EXERCISE INPUT:

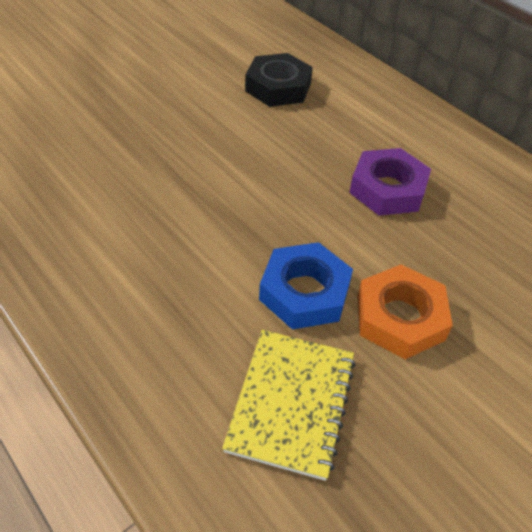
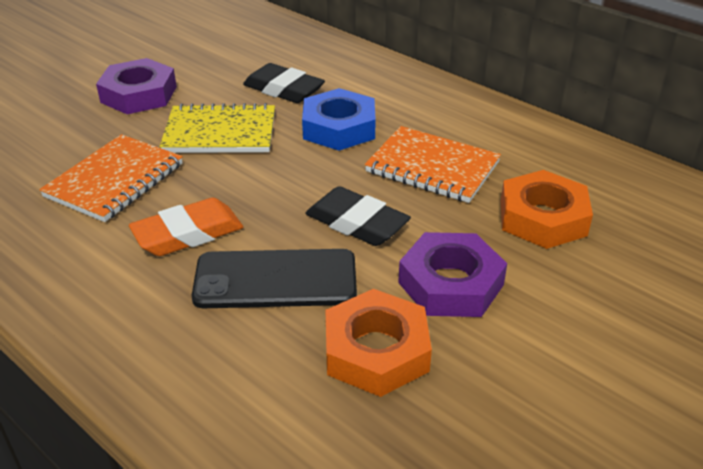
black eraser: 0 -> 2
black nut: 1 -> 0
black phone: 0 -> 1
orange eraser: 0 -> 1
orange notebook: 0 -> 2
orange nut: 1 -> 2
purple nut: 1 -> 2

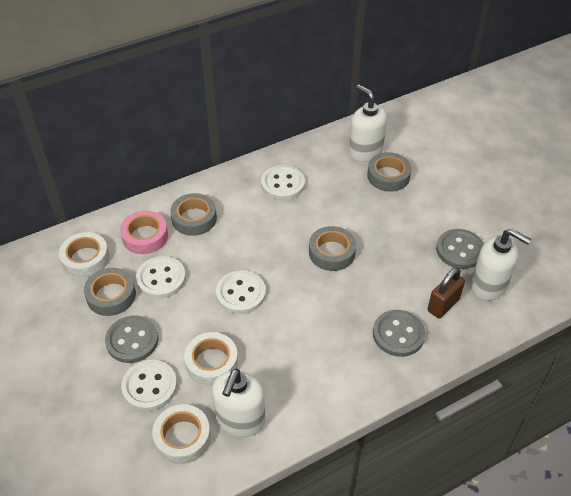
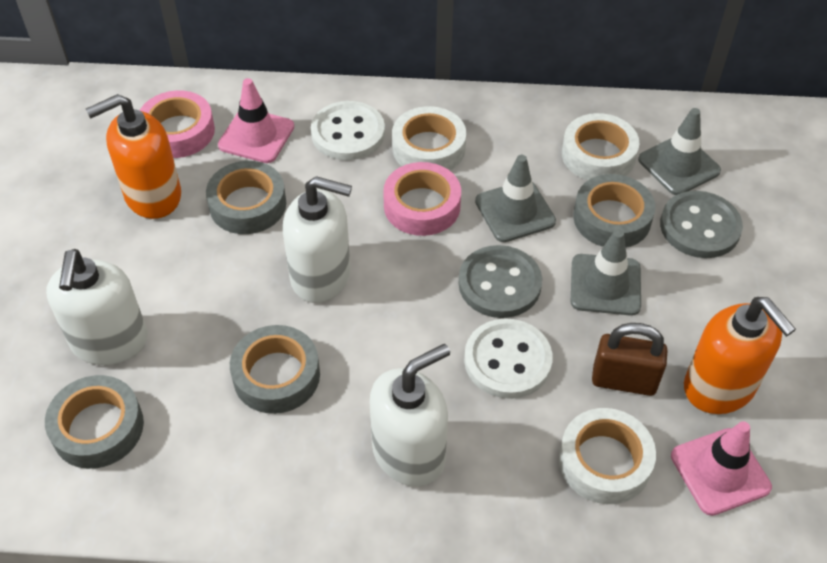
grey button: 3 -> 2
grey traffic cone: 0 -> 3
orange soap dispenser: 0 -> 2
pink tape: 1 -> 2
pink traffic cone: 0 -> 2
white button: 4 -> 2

---

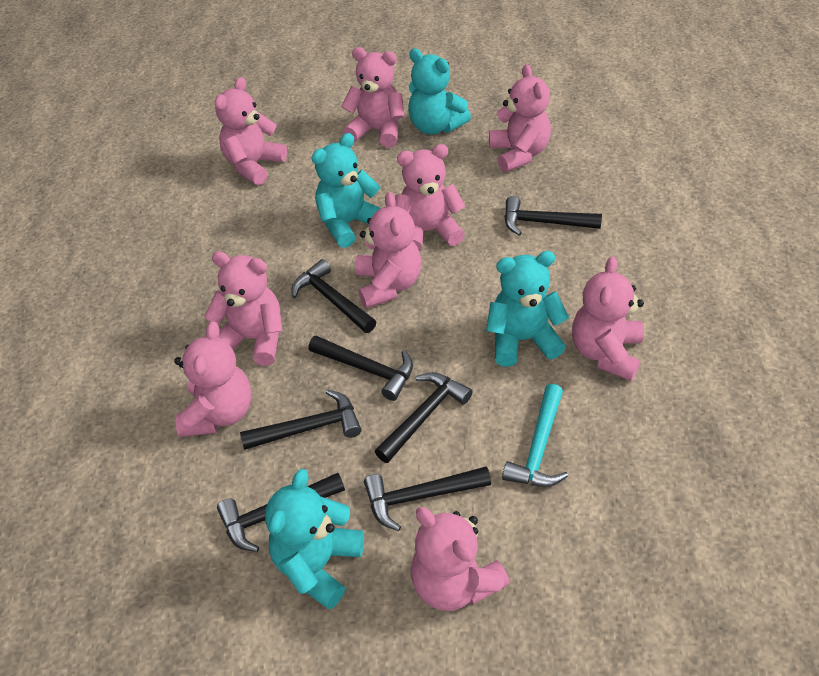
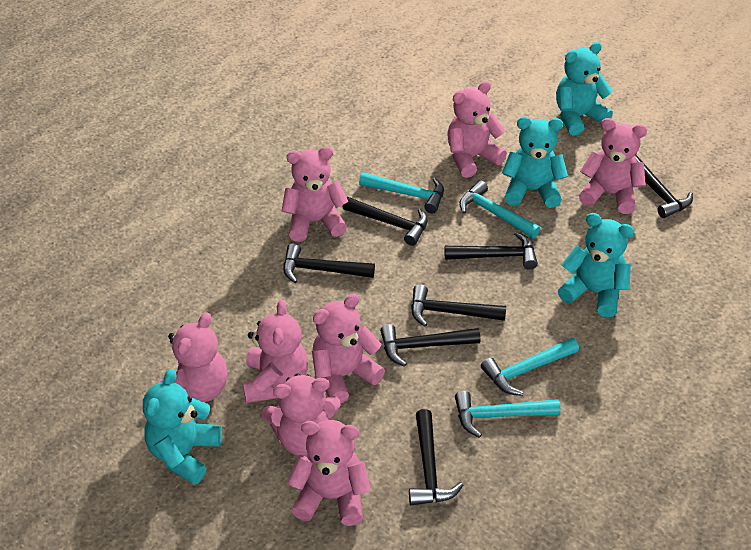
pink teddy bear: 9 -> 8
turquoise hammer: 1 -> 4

THE TASK:
Once the line with "purple nut: 1 -> 2" has been found above, output that line and every later line exactly, stopping after the line with "white button: 4 -> 2", and omit the pictures.

YOUR RESPONSE:
purple nut: 1 -> 2

grey button: 3 -> 2
grey traffic cone: 0 -> 3
orange soap dispenser: 0 -> 2
pink tape: 1 -> 2
pink traffic cone: 0 -> 2
white button: 4 -> 2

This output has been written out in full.